(Object matching data)
Content starts

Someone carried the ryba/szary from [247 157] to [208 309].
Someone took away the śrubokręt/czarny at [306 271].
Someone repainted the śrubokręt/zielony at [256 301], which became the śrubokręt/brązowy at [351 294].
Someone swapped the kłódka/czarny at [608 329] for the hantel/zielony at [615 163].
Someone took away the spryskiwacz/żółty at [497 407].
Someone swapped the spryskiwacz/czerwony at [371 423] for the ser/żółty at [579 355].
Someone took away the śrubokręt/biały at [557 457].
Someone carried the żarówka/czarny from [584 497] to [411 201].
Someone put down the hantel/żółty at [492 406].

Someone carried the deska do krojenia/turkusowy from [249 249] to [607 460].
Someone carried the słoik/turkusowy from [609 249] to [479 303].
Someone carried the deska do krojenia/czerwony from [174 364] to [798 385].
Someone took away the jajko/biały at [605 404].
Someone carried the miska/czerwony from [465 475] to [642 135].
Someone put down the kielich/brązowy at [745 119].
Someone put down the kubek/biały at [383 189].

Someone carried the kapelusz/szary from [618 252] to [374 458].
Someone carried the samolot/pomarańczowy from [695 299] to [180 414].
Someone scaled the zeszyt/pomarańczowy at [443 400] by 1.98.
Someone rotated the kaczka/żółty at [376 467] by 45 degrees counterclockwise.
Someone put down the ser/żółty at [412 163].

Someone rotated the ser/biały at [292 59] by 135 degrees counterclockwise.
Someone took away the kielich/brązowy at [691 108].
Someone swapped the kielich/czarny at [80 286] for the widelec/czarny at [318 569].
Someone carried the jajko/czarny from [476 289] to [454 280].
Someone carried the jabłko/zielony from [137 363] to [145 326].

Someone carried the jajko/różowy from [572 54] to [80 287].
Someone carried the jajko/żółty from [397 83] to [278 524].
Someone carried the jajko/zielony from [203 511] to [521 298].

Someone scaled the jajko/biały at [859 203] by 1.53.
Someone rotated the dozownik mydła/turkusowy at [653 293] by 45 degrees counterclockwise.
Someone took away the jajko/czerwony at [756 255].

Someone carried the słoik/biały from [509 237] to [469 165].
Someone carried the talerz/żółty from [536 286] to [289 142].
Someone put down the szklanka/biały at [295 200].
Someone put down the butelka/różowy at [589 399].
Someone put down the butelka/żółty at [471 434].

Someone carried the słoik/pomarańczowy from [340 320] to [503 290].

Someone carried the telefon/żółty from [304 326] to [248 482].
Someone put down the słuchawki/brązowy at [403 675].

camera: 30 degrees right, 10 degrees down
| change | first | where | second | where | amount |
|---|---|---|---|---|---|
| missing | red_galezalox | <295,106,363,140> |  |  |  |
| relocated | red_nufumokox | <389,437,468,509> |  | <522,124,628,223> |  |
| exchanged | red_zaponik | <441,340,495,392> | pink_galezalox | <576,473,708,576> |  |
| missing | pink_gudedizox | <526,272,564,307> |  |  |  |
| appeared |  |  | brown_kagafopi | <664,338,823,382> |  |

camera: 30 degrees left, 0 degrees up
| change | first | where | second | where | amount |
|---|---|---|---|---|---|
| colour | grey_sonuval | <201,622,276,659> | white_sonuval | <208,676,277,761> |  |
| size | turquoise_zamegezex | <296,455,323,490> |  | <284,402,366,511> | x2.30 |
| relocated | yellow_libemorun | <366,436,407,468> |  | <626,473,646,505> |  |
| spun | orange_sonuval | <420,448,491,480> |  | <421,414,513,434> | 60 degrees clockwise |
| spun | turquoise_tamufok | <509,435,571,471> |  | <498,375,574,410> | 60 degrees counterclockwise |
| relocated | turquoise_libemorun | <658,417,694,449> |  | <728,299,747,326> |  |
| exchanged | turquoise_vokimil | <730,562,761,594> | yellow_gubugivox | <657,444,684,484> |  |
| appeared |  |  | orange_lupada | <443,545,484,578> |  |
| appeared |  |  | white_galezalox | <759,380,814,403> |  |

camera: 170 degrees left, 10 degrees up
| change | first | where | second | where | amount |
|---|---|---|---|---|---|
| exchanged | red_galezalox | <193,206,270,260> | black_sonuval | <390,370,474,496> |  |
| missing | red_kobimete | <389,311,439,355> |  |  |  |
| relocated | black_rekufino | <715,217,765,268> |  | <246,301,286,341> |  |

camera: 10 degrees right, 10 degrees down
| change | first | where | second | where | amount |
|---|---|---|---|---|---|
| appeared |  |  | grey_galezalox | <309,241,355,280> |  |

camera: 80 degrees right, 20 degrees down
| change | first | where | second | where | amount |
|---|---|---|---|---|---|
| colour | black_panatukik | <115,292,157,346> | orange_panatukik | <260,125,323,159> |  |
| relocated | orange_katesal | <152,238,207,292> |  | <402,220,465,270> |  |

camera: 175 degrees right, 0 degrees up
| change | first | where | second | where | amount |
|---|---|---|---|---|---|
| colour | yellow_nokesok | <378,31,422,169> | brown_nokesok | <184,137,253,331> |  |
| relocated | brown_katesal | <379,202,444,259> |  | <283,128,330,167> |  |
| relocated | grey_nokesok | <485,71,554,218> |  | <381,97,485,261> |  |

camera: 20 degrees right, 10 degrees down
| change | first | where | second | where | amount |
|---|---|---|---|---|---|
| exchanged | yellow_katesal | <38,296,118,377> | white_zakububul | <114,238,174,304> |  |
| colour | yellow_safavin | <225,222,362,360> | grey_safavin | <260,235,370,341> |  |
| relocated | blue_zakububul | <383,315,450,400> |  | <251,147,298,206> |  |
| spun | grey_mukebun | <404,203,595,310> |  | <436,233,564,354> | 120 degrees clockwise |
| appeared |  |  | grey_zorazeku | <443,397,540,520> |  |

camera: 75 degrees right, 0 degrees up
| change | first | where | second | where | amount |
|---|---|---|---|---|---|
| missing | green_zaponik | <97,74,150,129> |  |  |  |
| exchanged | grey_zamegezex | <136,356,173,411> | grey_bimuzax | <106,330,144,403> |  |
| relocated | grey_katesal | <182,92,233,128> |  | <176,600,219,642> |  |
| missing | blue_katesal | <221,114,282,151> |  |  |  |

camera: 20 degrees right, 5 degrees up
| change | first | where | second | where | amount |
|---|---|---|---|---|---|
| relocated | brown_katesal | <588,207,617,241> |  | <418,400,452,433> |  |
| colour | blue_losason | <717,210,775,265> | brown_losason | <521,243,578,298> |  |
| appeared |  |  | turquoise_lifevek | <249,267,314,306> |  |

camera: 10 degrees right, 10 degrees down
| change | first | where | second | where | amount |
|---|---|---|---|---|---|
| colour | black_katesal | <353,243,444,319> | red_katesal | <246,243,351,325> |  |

Content ends

Brief — Please reproduce, exactly as written, the lines of the records from the first line through the one containing "Someone repainted the".

Output —
Someone carried the ryba/szary from [247 157] to [208 309].
Someone took away the śrubokręt/czarny at [306 271].
Someone repainted the śrubokręt/zielony at [256 301], which became the śrubokręt/brązowy at [351 294].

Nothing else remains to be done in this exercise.